→ **WHAT TO WORK ON**:
The answer is the data below, repeated exactly, with no pictures included.

(Object change descriptions)
-=-=-
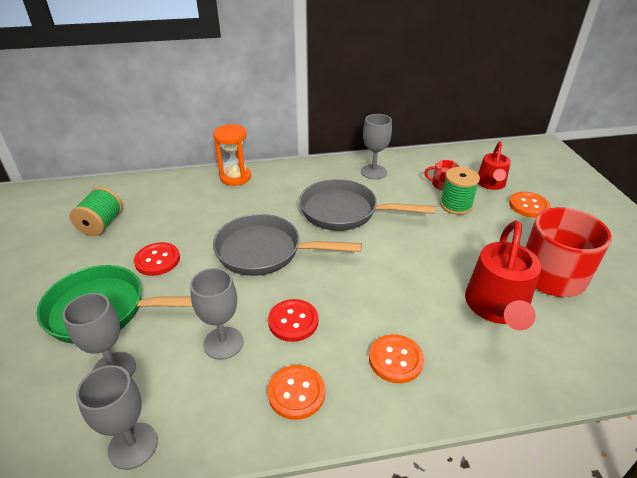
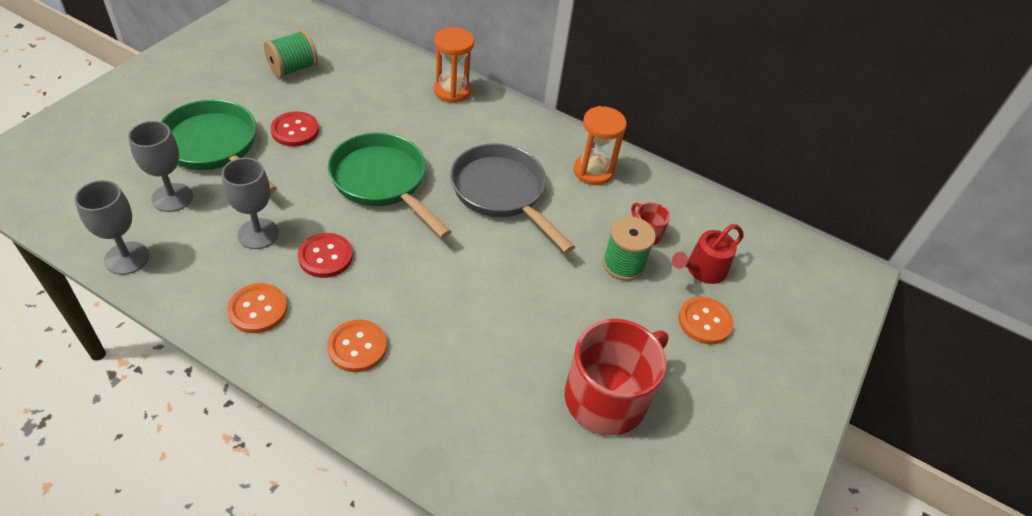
camera: 35 degrees right, 10 degrees up
(265, 252) = (383, 182): grey pan -> green pan
(373, 172) = (593, 171): grey goblet -> orange hourglass
(496, 308) = (502, 380): red watering can -> none

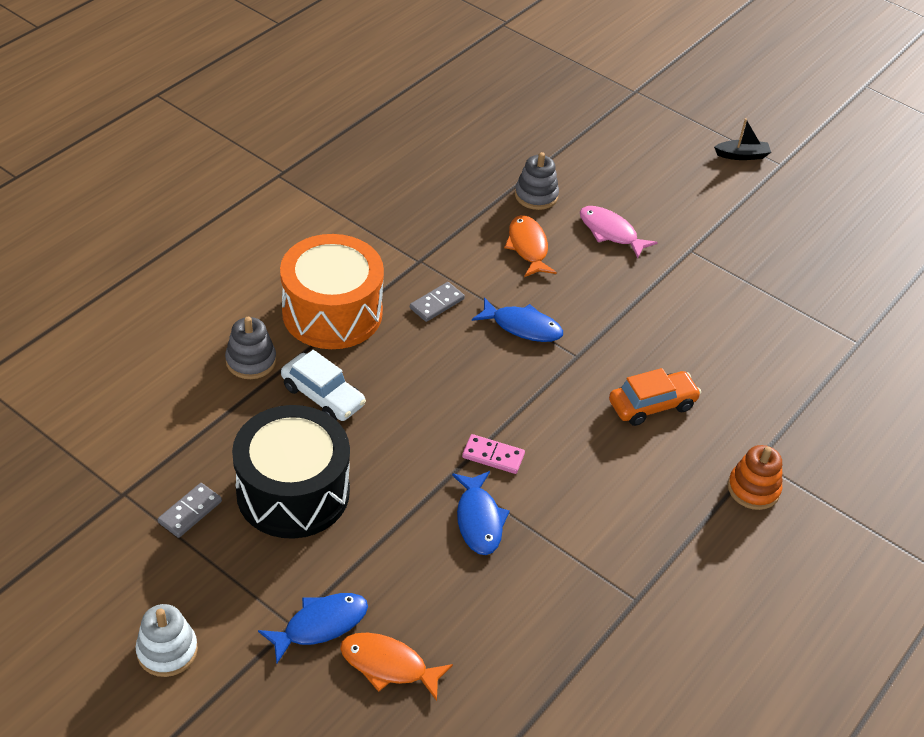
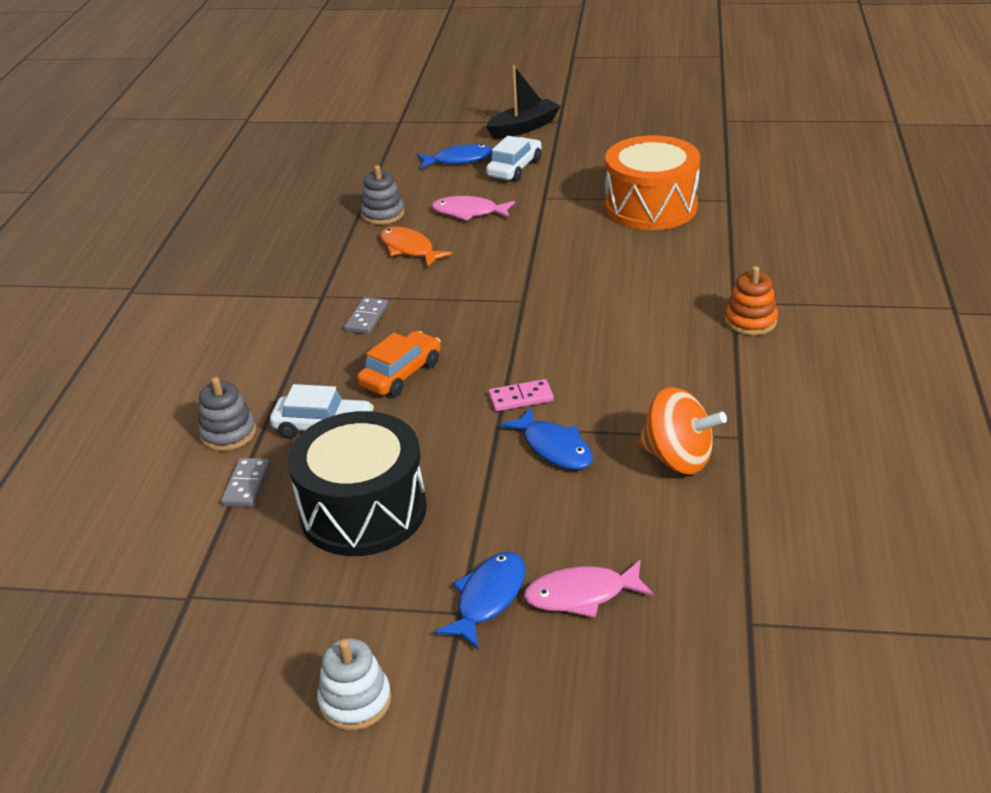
camera: 25 degrees left, 10 degrees down
(190, 512) = (274, 576): grey domino -> grey domino (246, 485)
(332, 312) = (275, 365): orange drum -> orange drum (651, 207)
(388, 665) = (581, 595): orange fish -> pink fish
(522, 327) = (457, 301): blue fish -> blue fish (459, 160)
(567, 590) = (678, 458): none -> orange spinning top
(652, 405) = (616, 304): orange car -> orange car (401, 374)
(692, 201) = (514, 168): none -> white car
(741, 155) = (523, 128): black boat -> black boat, size x1.58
-=-=-
→ **EXERCISE RESPONSE**:
camera: 35 degrees right, 10 degrees up
(265, 252) = (383, 182): grey pan -> green pan
(373, 172) = (593, 171): grey goblet -> orange hourglass
(496, 308) = (502, 380): red watering can -> none

camera: 25 degrees left, 10 degrees down
(190, 512) = (274, 576): grey domino -> grey domino (246, 485)
(332, 312) = (275, 365): orange drum -> orange drum (651, 207)
(388, 665) = (581, 595): orange fish -> pink fish
(522, 327) = (457, 301): blue fish -> blue fish (459, 160)
(567, 590) = (678, 458): none -> orange spinning top
(652, 405) = (616, 304): orange car -> orange car (401, 374)
(692, 201) = (514, 168): none -> white car
(741, 155) = (523, 128): black boat -> black boat, size x1.58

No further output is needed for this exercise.